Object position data

= Beginning of Section =

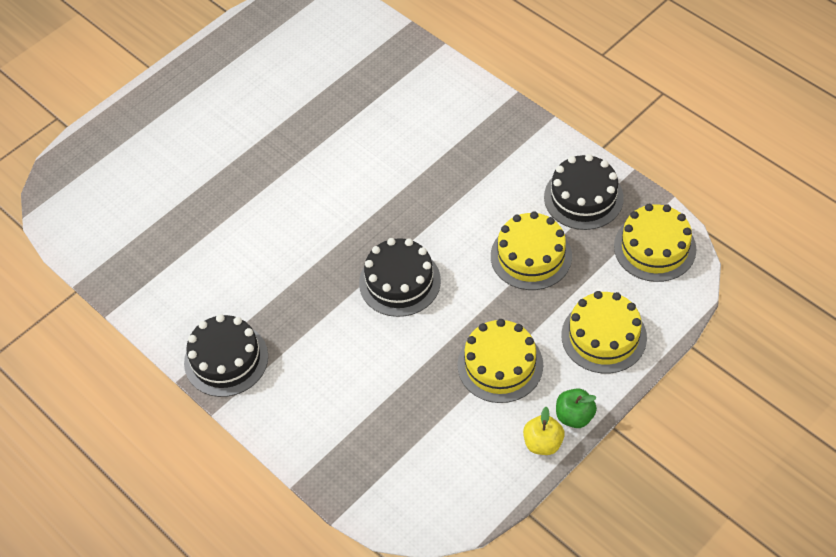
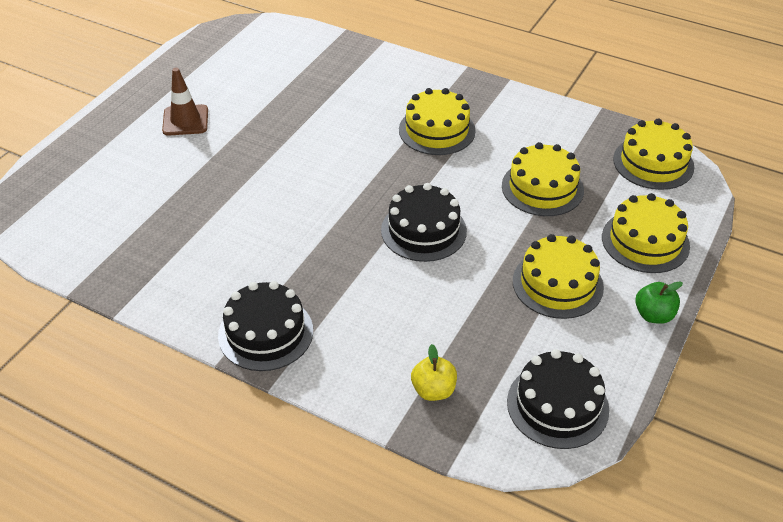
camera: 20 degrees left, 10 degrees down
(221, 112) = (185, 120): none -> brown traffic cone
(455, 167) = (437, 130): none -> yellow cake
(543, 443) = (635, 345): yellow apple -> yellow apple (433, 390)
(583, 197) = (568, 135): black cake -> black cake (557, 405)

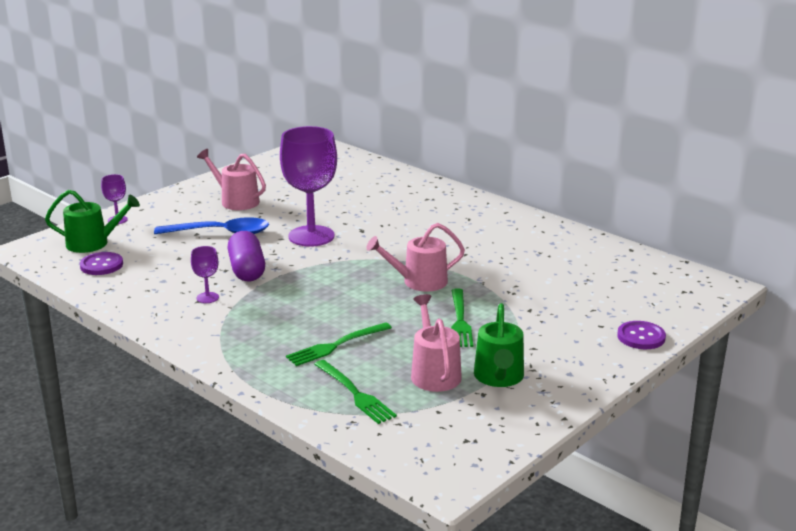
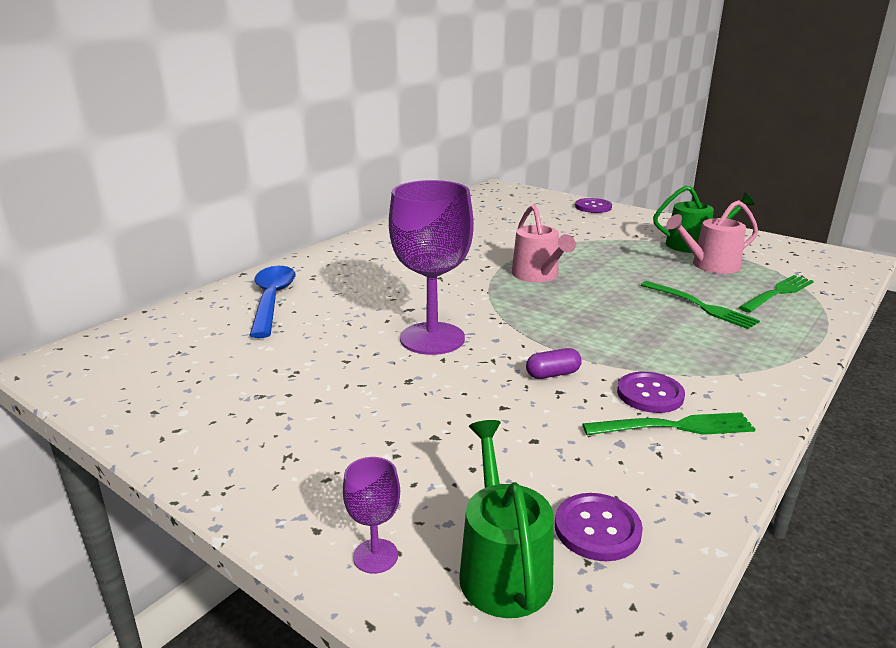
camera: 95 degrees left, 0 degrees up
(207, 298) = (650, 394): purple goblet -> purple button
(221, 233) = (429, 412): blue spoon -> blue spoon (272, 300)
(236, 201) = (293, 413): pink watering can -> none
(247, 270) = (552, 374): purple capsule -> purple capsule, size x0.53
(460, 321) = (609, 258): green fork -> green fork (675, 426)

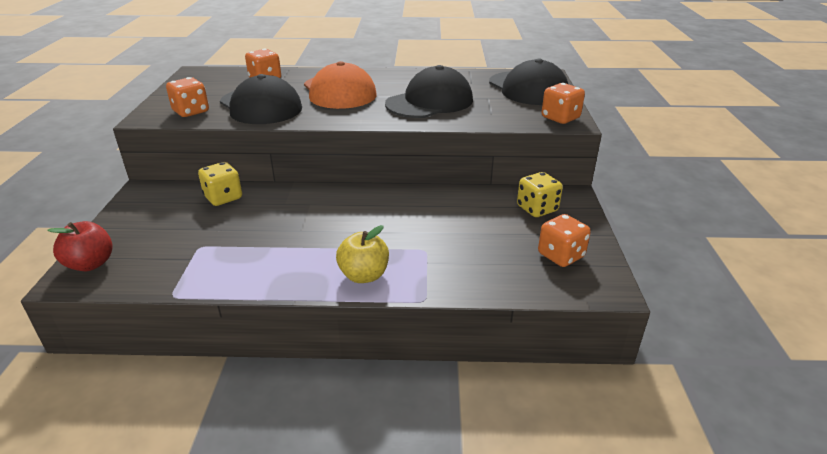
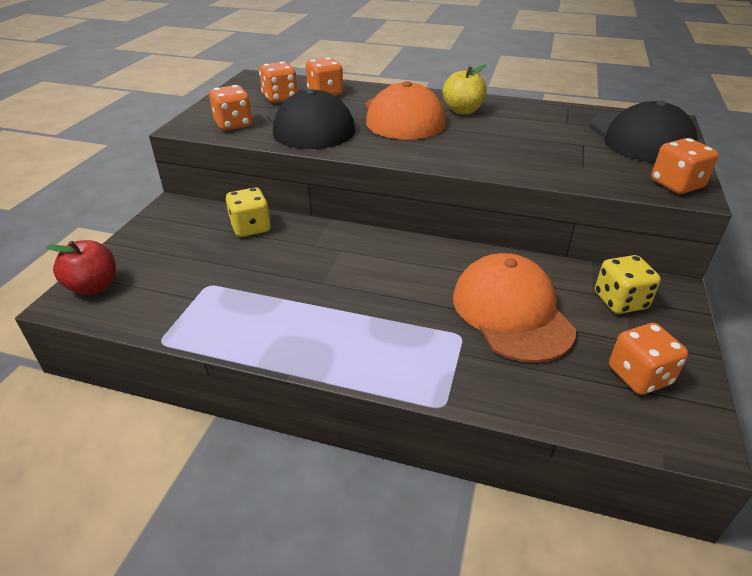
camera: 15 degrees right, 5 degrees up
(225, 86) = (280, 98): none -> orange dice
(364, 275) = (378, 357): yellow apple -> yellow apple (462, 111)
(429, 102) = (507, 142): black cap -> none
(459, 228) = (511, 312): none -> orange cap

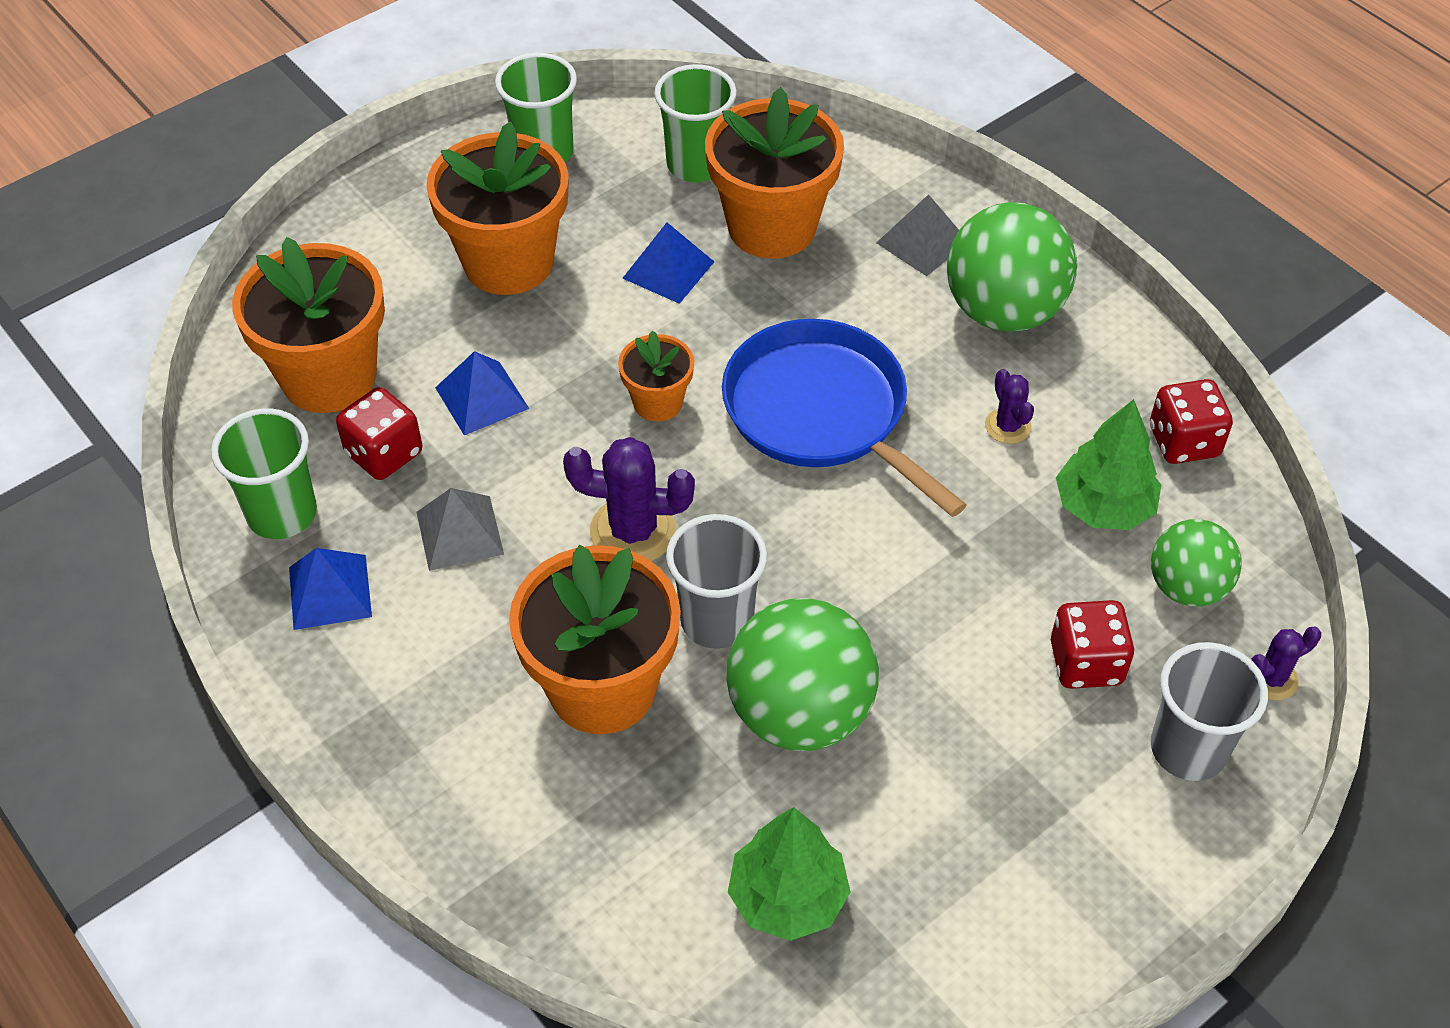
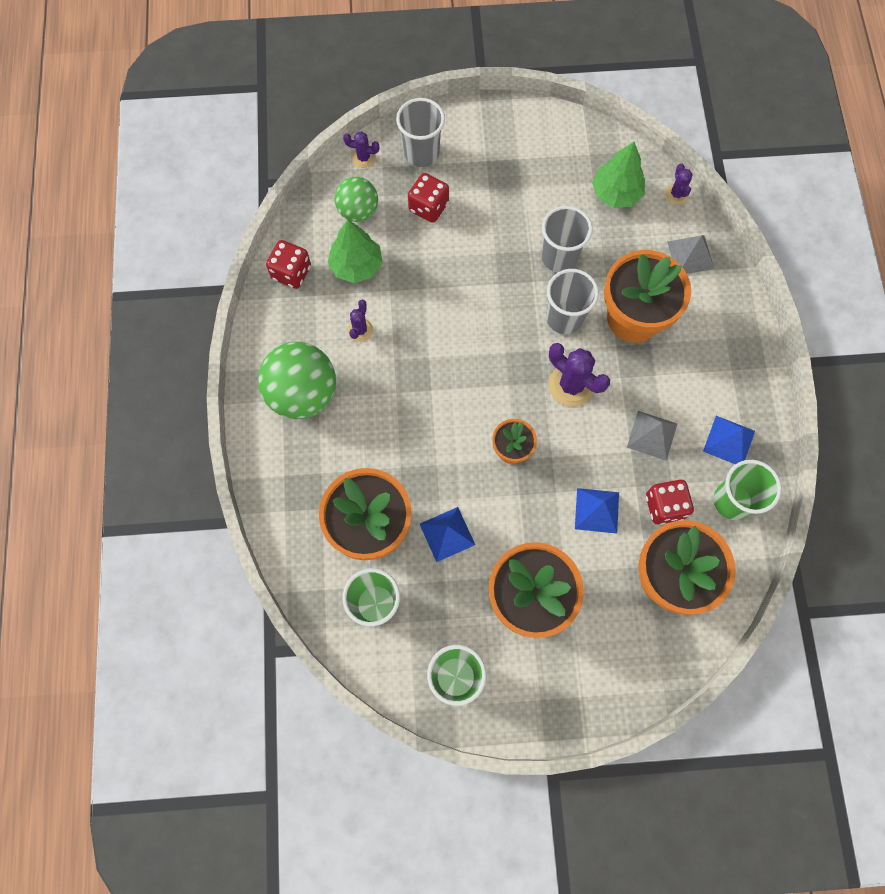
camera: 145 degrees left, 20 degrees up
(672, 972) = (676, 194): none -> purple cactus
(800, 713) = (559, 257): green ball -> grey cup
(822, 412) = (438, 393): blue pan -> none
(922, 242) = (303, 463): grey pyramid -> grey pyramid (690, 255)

= End of Section =

**Assignment**:
What is needed is an exact repeat of the records, with every picture left out.

**Response**:
camera: 20 degrees left, 10 degrees down
(221, 112) = (185, 120): none -> brown traffic cone
(455, 167) = (437, 130): none -> yellow cake
(543, 443) = (635, 345): yellow apple -> yellow apple (433, 390)
(583, 197) = (568, 135): black cake -> black cake (557, 405)

camera: 95 degrees left, 0 degrees up
(207, 298) = (650, 394): purple goblet -> purple button
(221, 233) = (429, 412): blue spoon -> blue spoon (272, 300)
(236, 201) = (293, 413): pink watering can -> none
(247, 270) = (552, 374): purple capsule -> purple capsule, size x0.53
(460, 321) = (609, 258): green fork -> green fork (675, 426)

camera: 15 degrees right, 5 degrees up
(225, 86) = (280, 98): none -> orange dice
(364, 275) = (378, 357): yellow apple -> yellow apple (462, 111)
(429, 102) = (507, 142): black cap -> none
(459, 228) = (511, 312): none -> orange cap

camera: 145 degrees left, 20 degrees up
(672, 972) = (676, 194): none -> purple cactus
(800, 713) = (559, 257): green ball -> grey cup
(822, 412) = (438, 393): blue pan -> none
(922, 242) = (303, 463): grey pyramid -> grey pyramid (690, 255)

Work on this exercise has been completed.